Input Start Marker

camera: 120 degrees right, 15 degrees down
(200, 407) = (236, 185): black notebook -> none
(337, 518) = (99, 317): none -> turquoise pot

Input End Marker
Input Start Marker

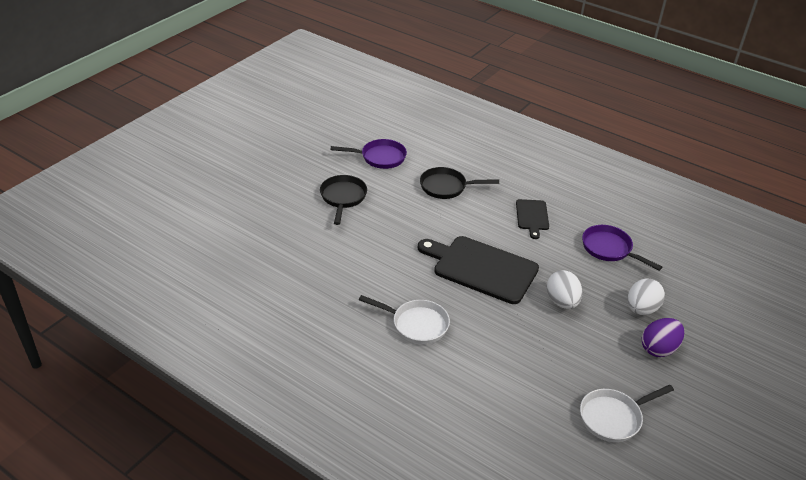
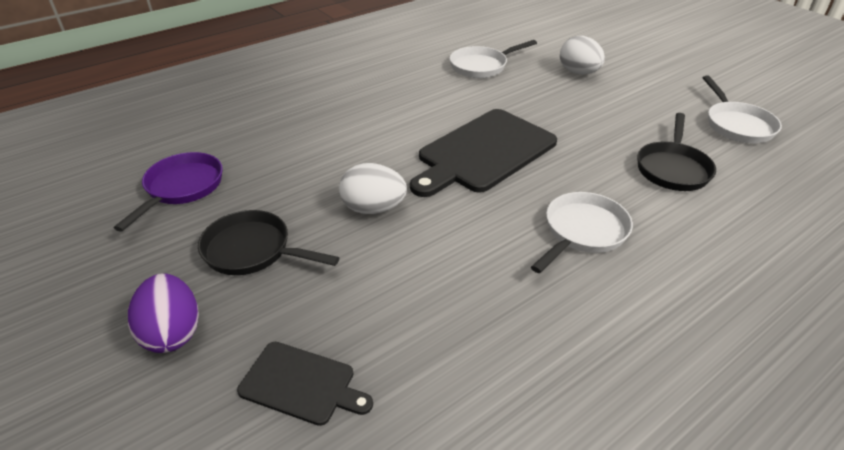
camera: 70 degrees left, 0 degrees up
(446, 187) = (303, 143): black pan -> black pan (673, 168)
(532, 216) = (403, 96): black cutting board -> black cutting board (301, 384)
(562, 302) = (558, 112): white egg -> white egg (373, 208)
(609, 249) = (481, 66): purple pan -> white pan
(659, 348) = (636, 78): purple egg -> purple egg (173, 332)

Input End Marker
Input Start Marker

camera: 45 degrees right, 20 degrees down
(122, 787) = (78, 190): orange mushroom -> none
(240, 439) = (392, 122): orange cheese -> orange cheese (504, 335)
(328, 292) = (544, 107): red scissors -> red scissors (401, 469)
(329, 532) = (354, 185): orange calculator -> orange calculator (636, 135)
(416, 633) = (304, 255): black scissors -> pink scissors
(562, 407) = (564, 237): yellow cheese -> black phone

Input End Marker

§ Assignment
All lines in the data above from the one with "(200, 407) = (236, 185): black" through the one with "(337, 518) = (99, 317): none -> turquoise pot" must be repeated exactly, and no others.

§ Solution
(200, 407) = (236, 185): black notebook -> none
(337, 518) = (99, 317): none -> turquoise pot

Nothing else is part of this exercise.